§ Task input
========================================

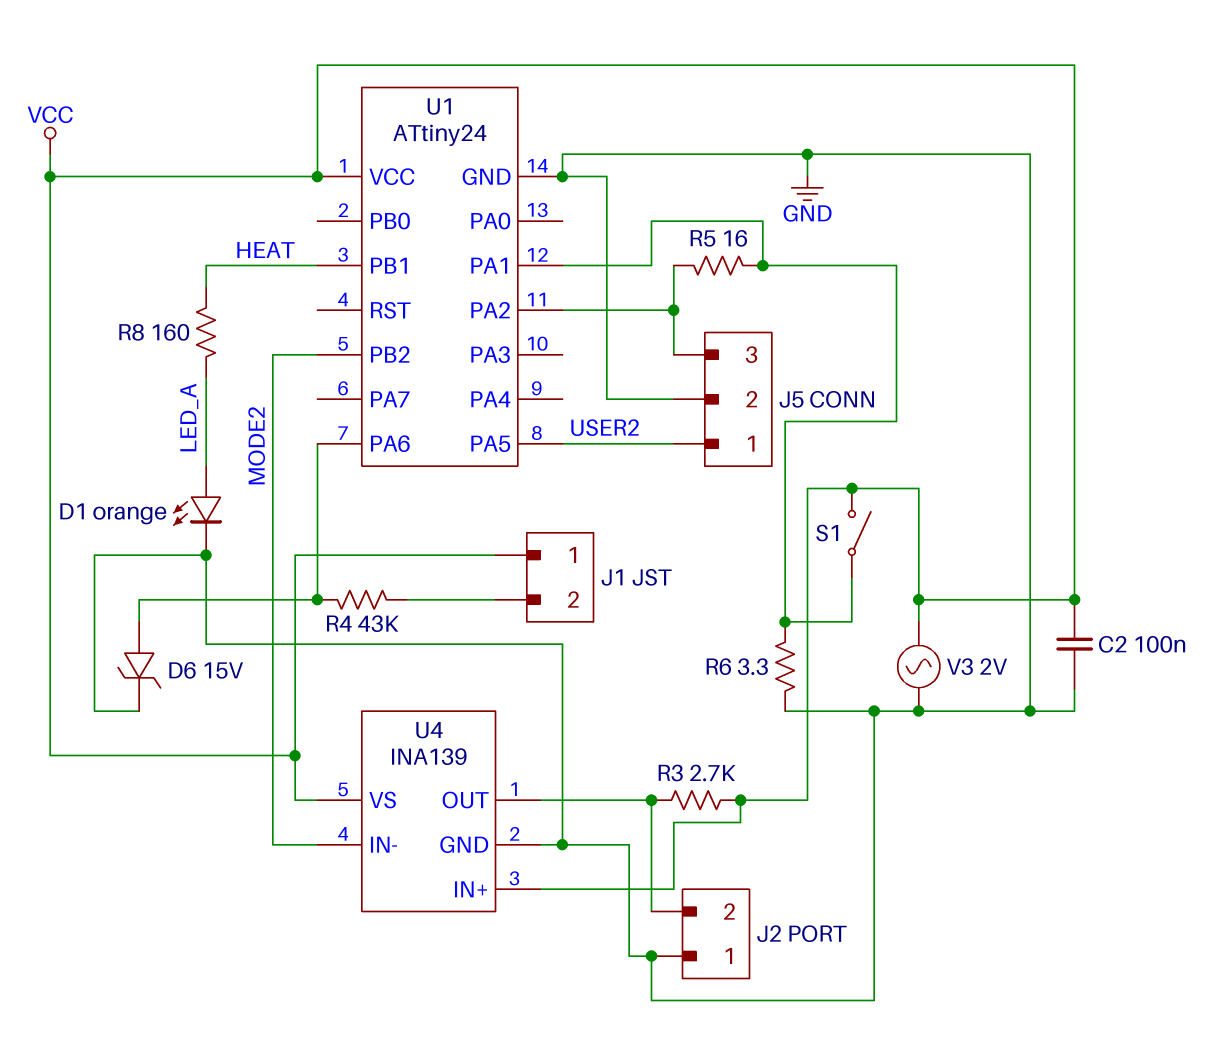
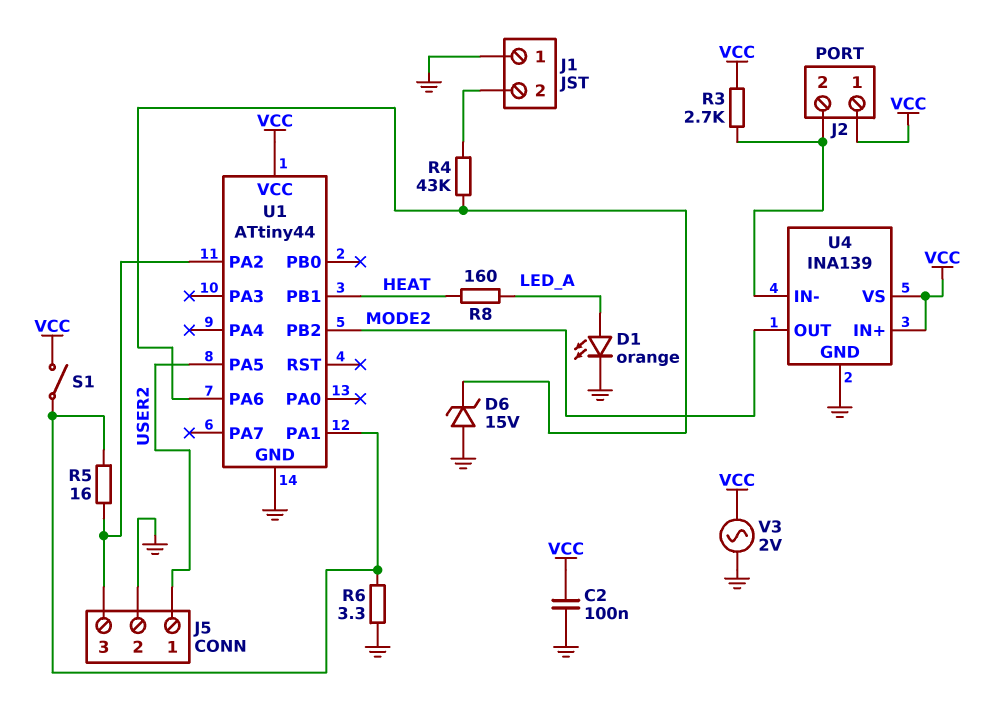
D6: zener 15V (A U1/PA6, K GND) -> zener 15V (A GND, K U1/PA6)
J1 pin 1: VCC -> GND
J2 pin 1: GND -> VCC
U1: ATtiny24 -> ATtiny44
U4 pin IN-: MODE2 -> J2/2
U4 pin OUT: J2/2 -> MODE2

========================================

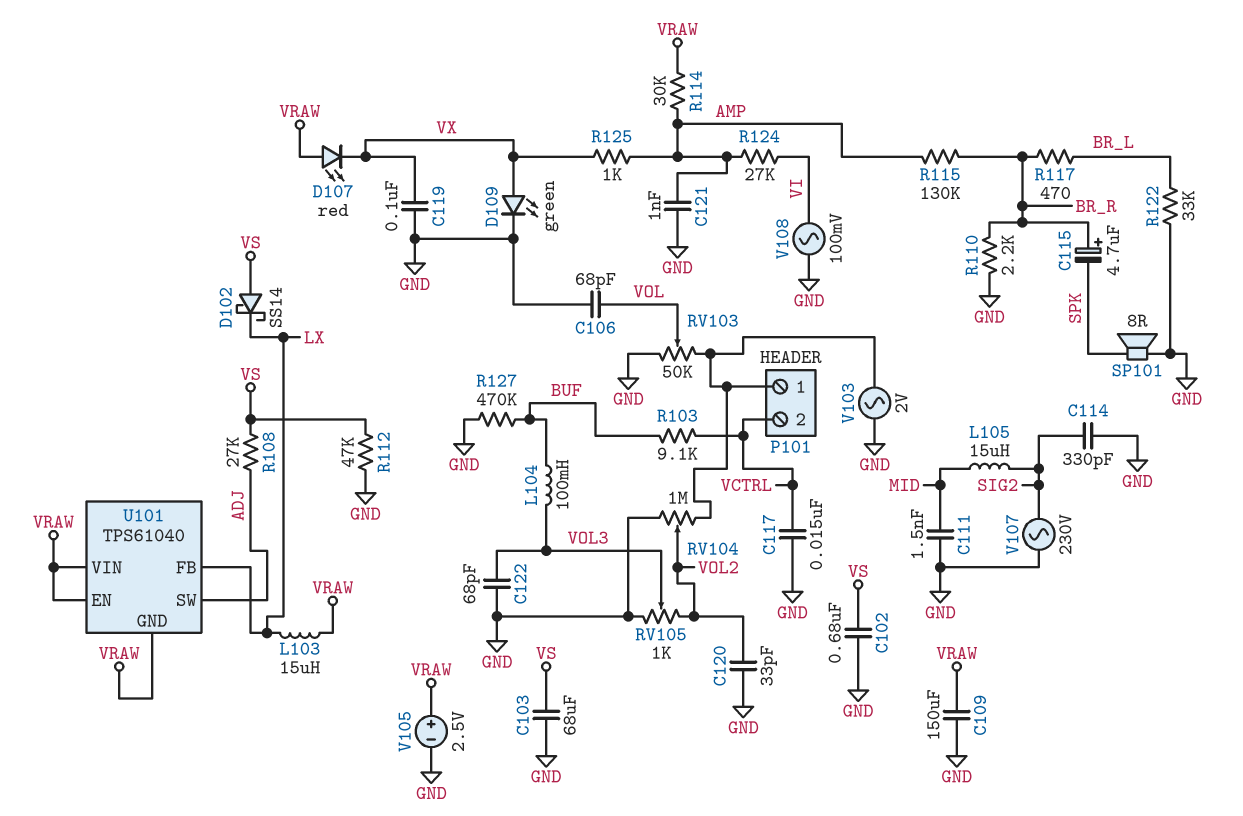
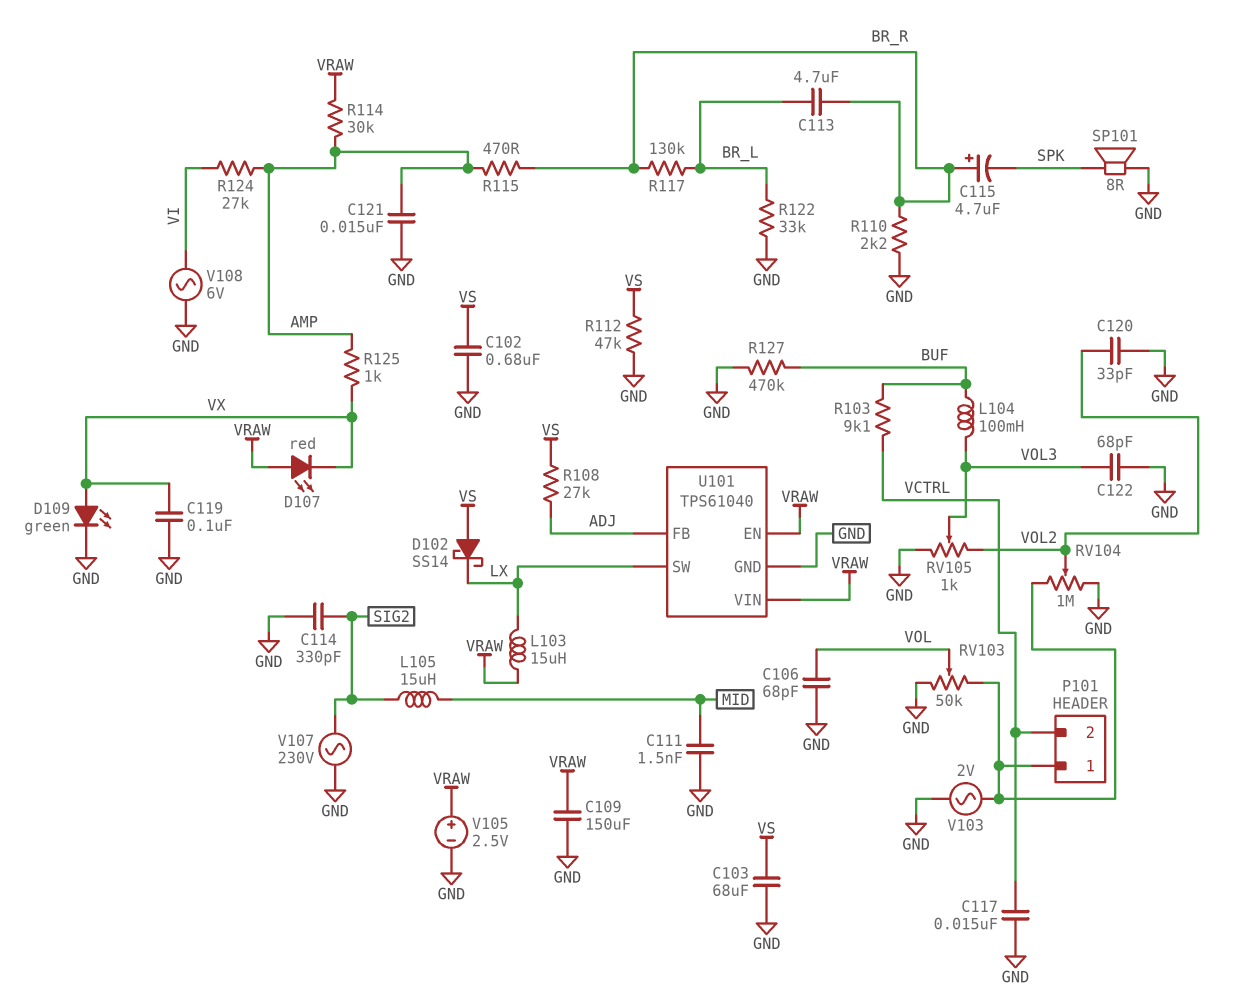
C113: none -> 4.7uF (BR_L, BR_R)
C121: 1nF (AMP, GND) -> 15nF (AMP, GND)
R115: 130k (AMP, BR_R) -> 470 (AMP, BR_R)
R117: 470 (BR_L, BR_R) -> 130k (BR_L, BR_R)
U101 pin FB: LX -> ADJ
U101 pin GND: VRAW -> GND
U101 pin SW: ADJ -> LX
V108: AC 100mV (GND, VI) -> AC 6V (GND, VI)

========================================

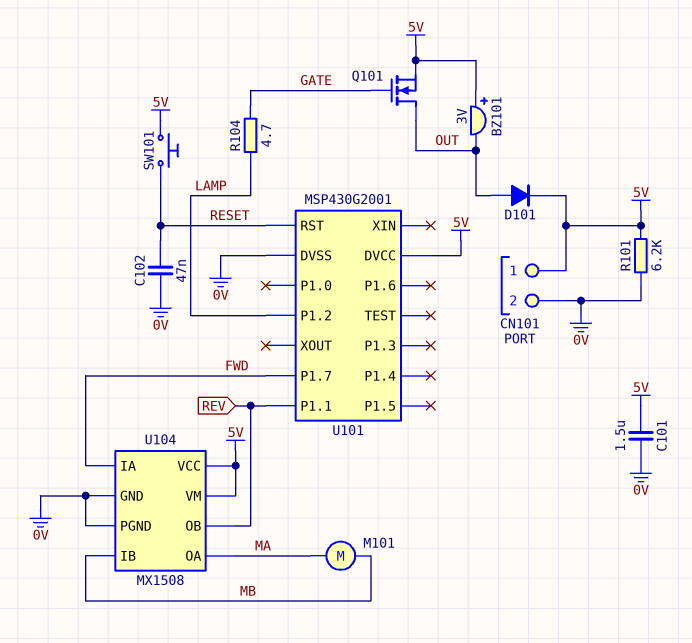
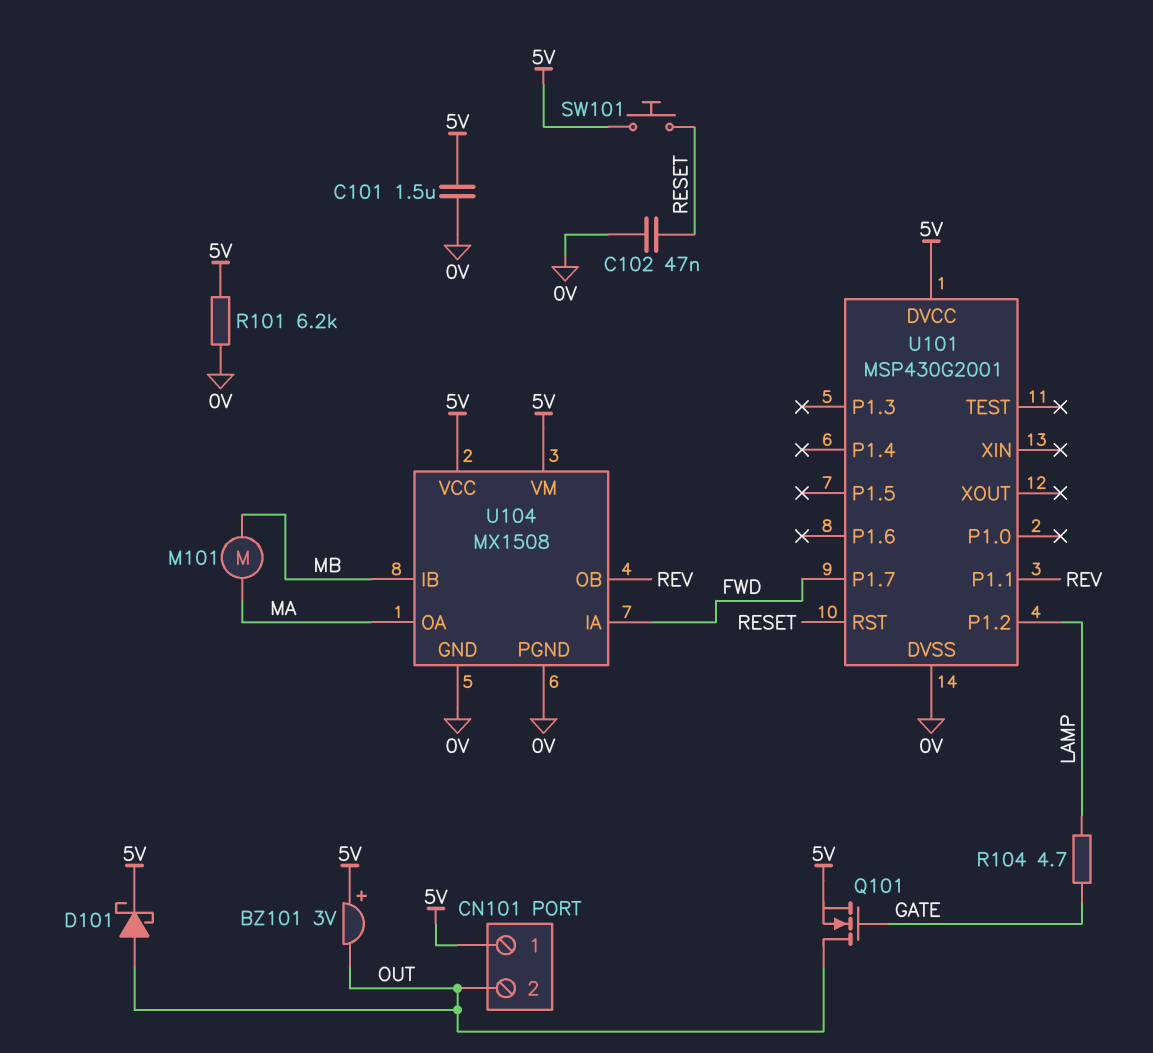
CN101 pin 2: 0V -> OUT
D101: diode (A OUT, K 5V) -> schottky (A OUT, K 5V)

========================================

§ What is required
Beginning with the line holding "C121: 1nF (AMP, GND) -> 15nF (AMP, GND)" and ending with the line holding "V108: AC 100mV (GND, VI) -> AC 6V (GND, VI)", write out the stretch of material above exactly; add no further lines.

§ Task output
C121: 1nF (AMP, GND) -> 15nF (AMP, GND)
R115: 130k (AMP, BR_R) -> 470 (AMP, BR_R)
R117: 470 (BR_L, BR_R) -> 130k (BR_L, BR_R)
U101 pin FB: LX -> ADJ
U101 pin GND: VRAW -> GND
U101 pin SW: ADJ -> LX
V108: AC 100mV (GND, VI) -> AC 6V (GND, VI)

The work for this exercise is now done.